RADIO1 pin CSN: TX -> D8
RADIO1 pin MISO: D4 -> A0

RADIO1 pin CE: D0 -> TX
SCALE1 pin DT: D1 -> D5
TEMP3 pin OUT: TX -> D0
——————————
(Instructions for the task)
All lines from the one containing "RADIO1 pin MISO: D4 -> A0" down to the final line above are to be restated word for word; leave out the rest.

(Answer space)
RADIO1 pin MISO: D4 -> A0

RADIO1 pin CE: D0 -> TX
SCALE1 pin DT: D1 -> D5
TEMP3 pin OUT: TX -> D0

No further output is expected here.